● TASK STATEMENT
Only the lines from the one containing "Mask adipose tissue." through the end of the data below should be copied, each exactly as written and with both ends kept.

● Collection entries

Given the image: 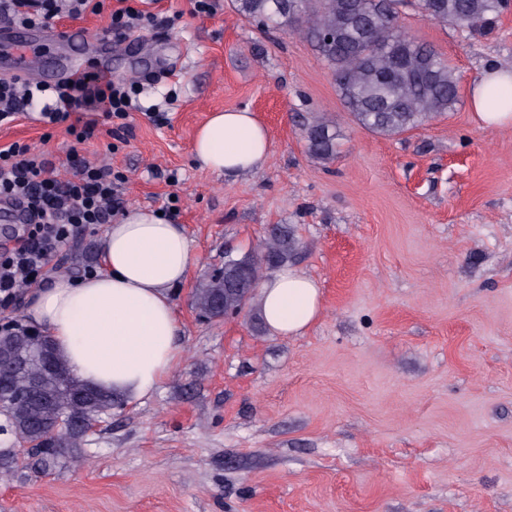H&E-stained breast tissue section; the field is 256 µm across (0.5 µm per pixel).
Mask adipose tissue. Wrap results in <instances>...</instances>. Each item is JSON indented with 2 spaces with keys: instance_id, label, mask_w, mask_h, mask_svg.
Masks as SVG:
<instances>
[{
  "instance_id": "1",
  "label": "adipose tissue",
  "mask_w": 512,
  "mask_h": 512,
  "mask_svg": "<svg viewBox=\"0 0 512 512\" xmlns=\"http://www.w3.org/2000/svg\"><path fill=\"white\" fill-rule=\"evenodd\" d=\"M494 87L512 89V67L488 66L474 82L470 105L483 127L512 125V98L491 106ZM194 155L227 177L257 171L270 152L268 131L249 110L210 113L197 129ZM198 256L183 225L156 210L131 208L109 224L99 271L56 277L29 299L25 316L51 337L71 372L90 387L131 401L152 396L179 362L180 322L172 301ZM267 329L303 334L323 313L318 282L283 266L259 286Z\"/></svg>"
}]
</instances>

● ANSWER IN FULL
Mask adipose tissue. Wrap results in <instances>...</instances>. Each item is JSON indented with 2 spaces with keys: instance_id, label, mask_w, mask_h, mask_svg.
Masks as SVG:
<instances>
[{
  "instance_id": "1",
  "label": "adipose tissue",
  "mask_w": 512,
  "mask_h": 512,
  "mask_svg": "<svg viewBox=\"0 0 512 512\" xmlns=\"http://www.w3.org/2000/svg\"><path fill=\"white\" fill-rule=\"evenodd\" d=\"M494 87L512 89V67L488 66L474 82L470 105L483 127L512 125V98L491 106ZM194 155L227 177L257 171L270 152L268 131L249 110L210 113L197 129ZM198 256L183 225L156 210L131 208L109 224L99 271L56 277L29 299L25 316L51 337L71 372L90 387L131 401L152 396L179 362L180 322L172 301ZM267 329L303 334L323 313L318 282L283 266L259 286Z\"/></svg>"
}]
</instances>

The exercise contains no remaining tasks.